» **GOAL OF THE EXERCISE**
All lines in the data bearing the string "counterclockwise" should be identified and copied.

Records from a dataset
------------
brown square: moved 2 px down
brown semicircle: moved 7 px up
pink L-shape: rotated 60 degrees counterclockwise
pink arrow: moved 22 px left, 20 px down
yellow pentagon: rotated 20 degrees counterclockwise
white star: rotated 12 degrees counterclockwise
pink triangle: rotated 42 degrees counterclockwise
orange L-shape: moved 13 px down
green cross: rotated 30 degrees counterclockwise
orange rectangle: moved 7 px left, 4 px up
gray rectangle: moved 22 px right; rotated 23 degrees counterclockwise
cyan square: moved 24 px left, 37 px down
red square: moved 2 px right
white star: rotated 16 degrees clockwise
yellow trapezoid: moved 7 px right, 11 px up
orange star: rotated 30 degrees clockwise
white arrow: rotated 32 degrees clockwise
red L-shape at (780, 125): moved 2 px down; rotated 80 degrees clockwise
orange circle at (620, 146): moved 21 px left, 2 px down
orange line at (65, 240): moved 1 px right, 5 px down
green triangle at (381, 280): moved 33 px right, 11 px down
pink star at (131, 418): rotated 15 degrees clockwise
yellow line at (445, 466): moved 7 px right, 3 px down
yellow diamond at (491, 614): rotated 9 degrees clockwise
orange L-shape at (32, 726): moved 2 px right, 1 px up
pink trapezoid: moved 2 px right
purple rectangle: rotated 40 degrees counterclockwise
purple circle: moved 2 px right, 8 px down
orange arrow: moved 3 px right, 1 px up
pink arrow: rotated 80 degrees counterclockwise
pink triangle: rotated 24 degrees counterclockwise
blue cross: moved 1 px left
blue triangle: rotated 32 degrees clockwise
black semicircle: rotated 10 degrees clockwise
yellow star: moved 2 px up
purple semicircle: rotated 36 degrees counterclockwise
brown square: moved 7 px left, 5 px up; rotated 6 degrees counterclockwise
------------
» **COMPLETED TASK**
pink L-shape: rotated 60 degrees counterclockwise
yellow pentagon: rotated 20 degrees counterclockwise
white star: rotated 12 degrees counterclockwise
pink triangle: rotated 42 degrees counterclockwise
green cross: rotated 30 degrees counterclockwise
gray rectangle: moved 22 px right; rotated 23 degrees counterclockwise
purple rectangle: rotated 40 degrees counterclockwise
pink arrow: rotated 80 degrees counterclockwise
pink triangle: rotated 24 degrees counterclockwise
purple semicircle: rotated 36 degrees counterclockwise
brown square: moved 7 px left, 5 px up; rotated 6 degrees counterclockwise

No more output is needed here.